## Work instructions:
State how many lines in the listing below contain the word "turquoise", and write nothing else.

## Data under study:
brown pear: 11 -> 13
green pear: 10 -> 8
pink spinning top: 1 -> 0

...

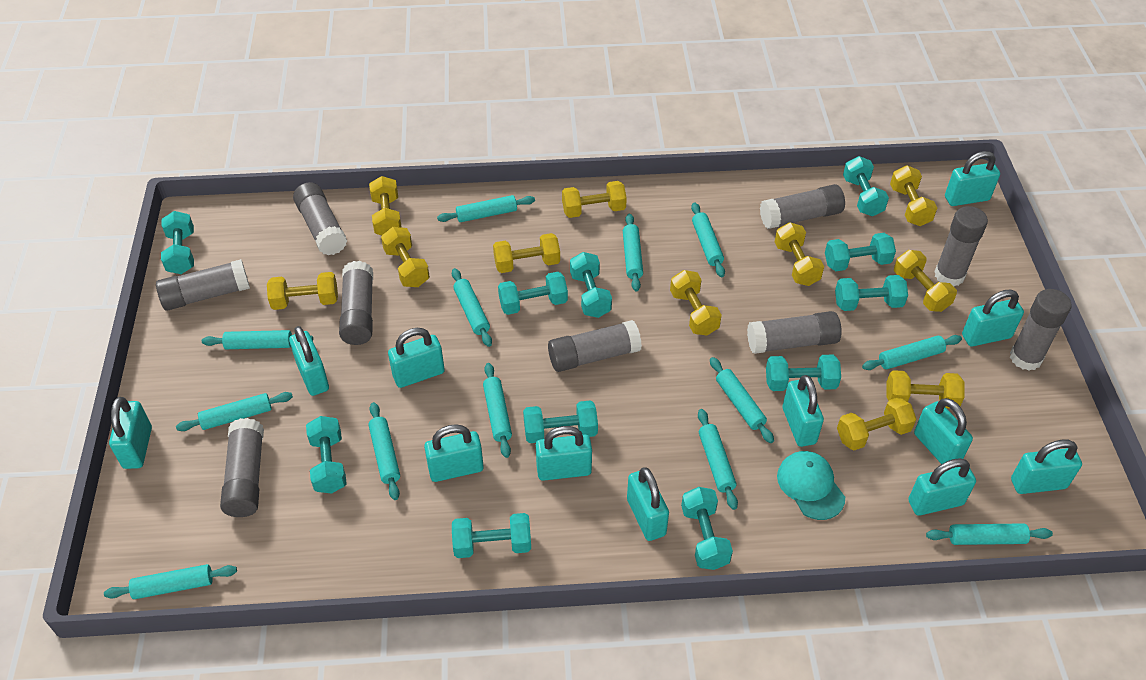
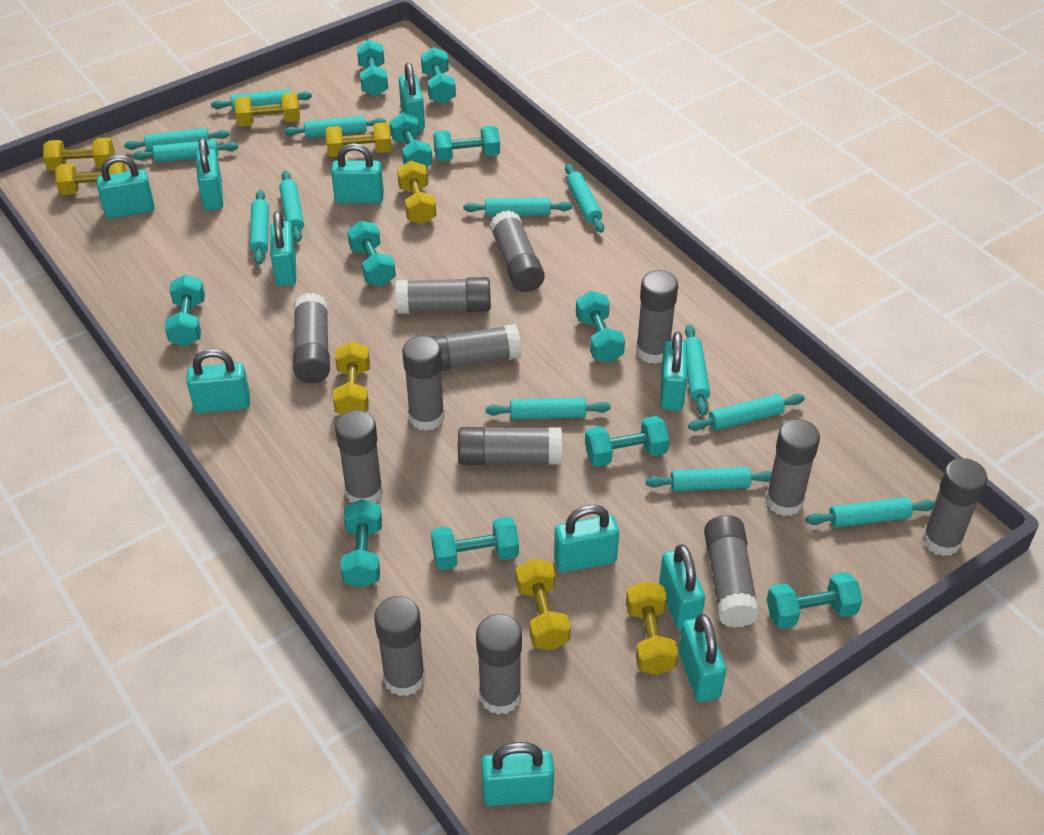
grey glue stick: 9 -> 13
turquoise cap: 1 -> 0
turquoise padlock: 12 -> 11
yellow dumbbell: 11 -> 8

## Task output:
2